> **PROVIDED MATERIAL**:

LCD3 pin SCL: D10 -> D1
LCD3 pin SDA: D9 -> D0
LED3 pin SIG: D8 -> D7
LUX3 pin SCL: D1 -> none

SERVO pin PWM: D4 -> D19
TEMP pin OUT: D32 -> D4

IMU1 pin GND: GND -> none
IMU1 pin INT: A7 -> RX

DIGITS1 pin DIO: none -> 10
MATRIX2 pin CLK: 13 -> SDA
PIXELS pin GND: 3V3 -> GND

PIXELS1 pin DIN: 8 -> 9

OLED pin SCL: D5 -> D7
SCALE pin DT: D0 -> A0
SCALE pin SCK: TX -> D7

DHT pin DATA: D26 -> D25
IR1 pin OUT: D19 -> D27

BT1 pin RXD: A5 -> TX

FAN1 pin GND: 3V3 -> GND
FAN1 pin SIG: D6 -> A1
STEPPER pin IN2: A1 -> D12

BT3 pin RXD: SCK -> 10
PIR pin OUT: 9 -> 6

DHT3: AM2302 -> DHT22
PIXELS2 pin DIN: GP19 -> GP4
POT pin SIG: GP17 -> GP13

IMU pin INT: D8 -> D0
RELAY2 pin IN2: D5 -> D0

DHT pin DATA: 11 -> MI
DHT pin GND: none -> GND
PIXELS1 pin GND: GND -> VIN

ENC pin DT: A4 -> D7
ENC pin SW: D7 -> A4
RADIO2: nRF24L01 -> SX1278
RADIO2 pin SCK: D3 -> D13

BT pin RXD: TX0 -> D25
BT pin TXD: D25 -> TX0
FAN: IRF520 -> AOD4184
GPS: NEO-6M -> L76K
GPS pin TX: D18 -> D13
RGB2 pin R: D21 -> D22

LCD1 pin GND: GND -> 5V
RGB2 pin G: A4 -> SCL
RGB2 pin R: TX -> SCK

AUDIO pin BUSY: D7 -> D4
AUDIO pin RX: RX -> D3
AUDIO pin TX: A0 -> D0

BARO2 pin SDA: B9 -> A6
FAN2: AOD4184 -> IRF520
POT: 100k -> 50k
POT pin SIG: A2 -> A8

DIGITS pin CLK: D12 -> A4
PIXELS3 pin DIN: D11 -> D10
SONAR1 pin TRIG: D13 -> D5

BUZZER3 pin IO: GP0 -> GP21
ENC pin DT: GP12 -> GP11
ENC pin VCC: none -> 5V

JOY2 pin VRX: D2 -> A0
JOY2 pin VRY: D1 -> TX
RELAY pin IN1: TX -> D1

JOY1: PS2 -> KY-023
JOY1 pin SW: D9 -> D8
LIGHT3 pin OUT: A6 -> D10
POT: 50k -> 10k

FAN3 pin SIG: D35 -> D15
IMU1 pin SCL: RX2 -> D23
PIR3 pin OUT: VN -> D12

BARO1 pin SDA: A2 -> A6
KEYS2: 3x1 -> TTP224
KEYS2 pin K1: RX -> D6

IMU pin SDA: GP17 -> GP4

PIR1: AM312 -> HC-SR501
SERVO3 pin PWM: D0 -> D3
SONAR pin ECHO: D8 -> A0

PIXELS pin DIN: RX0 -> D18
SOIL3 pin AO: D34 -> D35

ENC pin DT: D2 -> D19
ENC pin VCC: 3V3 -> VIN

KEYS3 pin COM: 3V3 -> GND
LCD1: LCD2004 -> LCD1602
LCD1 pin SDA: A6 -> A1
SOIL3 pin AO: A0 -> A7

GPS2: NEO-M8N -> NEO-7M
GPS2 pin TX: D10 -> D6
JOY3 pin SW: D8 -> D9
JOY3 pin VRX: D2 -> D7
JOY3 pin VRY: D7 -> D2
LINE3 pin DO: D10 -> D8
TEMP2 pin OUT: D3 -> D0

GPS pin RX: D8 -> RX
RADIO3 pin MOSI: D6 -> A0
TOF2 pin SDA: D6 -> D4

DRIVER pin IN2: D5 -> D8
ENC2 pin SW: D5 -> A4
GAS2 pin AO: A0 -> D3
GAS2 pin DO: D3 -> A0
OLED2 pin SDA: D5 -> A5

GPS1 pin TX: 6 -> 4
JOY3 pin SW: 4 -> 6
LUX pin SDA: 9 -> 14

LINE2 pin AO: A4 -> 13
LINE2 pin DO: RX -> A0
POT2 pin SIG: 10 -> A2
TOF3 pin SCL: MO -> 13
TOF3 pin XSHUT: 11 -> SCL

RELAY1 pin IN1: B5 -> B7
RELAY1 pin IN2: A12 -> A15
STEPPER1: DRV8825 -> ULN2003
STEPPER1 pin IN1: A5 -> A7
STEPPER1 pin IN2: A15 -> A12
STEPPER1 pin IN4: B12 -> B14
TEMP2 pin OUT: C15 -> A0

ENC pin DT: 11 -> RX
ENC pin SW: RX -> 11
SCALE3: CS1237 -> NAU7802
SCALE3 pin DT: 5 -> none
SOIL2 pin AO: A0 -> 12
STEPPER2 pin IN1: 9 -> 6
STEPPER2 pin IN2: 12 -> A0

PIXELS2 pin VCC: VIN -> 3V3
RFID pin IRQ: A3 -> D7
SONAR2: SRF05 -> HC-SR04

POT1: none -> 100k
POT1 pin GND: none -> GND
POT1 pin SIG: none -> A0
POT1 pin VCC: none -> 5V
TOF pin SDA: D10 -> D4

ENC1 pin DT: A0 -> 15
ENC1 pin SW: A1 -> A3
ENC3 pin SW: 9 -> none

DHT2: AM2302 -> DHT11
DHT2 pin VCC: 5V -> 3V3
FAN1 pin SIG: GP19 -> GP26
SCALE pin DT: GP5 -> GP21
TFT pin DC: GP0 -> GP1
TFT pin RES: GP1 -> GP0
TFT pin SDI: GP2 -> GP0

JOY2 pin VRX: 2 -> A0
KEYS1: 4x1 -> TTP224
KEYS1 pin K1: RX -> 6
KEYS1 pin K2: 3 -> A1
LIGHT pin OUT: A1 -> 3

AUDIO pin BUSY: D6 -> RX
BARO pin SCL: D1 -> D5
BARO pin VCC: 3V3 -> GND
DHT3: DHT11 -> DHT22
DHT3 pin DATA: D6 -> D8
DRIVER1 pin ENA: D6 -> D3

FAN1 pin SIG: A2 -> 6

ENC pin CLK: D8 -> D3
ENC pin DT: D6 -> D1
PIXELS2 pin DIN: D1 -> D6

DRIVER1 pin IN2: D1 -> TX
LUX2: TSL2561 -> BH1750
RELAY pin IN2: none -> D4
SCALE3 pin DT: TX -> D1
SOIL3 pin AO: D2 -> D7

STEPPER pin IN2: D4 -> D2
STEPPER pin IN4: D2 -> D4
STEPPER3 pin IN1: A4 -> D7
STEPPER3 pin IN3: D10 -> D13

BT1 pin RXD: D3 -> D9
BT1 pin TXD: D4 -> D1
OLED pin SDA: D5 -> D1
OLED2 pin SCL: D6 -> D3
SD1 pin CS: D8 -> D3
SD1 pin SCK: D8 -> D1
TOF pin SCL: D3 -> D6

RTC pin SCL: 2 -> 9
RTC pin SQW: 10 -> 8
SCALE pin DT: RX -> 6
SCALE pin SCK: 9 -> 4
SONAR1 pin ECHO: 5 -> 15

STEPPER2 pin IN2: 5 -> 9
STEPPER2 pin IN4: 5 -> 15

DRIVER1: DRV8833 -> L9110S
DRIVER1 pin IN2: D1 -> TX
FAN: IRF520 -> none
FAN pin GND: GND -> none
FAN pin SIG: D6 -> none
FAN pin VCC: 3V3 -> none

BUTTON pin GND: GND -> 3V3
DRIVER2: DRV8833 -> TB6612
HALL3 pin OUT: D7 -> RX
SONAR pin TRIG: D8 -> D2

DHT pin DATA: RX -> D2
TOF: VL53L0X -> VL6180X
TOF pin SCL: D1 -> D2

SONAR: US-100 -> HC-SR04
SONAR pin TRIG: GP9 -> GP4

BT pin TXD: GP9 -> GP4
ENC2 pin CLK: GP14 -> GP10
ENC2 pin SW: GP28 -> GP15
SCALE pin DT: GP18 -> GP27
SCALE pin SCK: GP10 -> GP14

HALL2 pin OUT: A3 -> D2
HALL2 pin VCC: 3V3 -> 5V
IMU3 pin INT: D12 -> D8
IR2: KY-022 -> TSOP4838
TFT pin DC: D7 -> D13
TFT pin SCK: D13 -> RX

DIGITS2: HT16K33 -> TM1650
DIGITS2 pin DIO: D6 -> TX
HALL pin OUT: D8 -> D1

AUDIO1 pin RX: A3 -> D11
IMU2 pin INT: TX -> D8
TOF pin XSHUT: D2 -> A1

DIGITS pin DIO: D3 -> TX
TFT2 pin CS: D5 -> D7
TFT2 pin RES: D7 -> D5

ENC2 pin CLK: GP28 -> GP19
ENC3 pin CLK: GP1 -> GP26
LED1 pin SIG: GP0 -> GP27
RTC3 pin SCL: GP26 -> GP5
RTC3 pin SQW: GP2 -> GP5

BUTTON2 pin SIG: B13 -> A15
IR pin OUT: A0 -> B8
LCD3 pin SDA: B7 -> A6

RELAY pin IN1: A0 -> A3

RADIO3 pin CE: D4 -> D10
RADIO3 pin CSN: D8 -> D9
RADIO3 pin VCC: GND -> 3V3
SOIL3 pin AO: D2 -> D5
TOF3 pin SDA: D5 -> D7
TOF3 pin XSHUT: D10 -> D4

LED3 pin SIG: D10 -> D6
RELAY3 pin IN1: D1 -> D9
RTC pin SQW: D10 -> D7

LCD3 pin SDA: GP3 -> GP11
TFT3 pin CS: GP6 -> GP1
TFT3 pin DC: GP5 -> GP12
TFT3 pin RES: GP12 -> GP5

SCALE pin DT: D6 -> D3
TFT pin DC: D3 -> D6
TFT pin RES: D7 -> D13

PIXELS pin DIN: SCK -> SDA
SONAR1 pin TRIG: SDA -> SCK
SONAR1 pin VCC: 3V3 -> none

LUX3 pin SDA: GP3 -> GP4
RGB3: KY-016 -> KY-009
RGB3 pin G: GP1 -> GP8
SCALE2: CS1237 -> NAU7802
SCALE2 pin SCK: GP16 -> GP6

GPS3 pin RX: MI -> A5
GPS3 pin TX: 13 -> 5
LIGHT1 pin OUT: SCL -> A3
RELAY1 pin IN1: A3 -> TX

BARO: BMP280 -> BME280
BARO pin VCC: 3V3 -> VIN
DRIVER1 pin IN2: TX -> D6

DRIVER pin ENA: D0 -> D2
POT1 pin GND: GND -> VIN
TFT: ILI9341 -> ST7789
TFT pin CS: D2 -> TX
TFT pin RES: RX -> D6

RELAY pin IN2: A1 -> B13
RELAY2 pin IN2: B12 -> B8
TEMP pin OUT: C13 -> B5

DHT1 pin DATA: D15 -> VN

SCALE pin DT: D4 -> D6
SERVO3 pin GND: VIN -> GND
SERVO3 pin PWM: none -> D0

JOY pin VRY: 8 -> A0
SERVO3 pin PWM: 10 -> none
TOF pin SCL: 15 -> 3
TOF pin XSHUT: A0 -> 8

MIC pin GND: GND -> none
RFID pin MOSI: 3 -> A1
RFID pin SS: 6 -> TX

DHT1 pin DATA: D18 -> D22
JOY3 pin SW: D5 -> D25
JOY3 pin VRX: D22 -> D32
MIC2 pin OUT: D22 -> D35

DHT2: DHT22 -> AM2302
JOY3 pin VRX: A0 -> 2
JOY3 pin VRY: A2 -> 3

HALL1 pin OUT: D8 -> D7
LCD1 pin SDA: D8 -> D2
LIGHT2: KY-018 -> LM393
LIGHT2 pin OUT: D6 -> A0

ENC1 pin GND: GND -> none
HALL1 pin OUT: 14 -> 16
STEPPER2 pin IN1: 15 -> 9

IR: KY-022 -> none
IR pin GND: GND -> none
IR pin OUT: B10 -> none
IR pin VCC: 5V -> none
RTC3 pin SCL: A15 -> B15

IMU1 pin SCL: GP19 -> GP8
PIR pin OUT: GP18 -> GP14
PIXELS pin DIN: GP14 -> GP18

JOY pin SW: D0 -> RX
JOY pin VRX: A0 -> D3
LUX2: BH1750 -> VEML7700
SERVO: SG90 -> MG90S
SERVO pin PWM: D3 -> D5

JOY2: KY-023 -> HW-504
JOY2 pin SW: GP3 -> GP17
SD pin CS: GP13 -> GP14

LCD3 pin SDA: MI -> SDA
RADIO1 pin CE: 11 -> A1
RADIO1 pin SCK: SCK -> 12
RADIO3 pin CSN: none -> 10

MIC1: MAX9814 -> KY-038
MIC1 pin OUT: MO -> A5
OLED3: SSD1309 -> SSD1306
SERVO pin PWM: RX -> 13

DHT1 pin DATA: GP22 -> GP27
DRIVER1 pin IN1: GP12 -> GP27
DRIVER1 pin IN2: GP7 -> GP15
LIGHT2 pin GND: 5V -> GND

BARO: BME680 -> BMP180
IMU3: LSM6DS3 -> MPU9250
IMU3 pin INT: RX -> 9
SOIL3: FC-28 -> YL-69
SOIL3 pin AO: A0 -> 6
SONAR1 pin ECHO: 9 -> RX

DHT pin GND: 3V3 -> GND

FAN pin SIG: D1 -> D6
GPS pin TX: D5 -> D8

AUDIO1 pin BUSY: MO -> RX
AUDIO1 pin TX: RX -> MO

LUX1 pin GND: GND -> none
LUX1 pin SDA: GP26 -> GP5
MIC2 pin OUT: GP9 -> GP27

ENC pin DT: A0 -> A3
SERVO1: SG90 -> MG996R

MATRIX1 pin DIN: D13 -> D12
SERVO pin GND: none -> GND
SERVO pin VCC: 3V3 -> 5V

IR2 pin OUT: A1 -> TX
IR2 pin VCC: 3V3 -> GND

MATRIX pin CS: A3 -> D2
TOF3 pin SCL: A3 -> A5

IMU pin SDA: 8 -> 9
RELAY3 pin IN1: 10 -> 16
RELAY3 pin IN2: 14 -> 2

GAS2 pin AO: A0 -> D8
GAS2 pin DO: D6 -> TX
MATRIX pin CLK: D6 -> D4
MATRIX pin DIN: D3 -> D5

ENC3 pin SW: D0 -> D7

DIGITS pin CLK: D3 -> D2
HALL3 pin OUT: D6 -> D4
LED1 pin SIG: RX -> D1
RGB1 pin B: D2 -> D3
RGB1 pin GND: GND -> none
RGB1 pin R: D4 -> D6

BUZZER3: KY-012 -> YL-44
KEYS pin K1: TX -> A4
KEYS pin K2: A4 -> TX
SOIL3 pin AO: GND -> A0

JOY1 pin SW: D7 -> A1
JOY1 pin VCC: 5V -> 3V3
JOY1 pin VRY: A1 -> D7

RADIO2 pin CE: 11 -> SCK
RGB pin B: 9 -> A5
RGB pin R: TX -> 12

> **EXERCISE REQUIREMENTS**: Each line that holds the string "DATA" is to be copied from the entries above.

> **ANSWER AREA**:
DHT pin DATA: D26 -> D25
DHT pin DATA: 11 -> MI
DHT3 pin DATA: D6 -> D8
DHT pin DATA: RX -> D2
DHT1 pin DATA: D15 -> VN
DHT1 pin DATA: D18 -> D22
DHT1 pin DATA: GP22 -> GP27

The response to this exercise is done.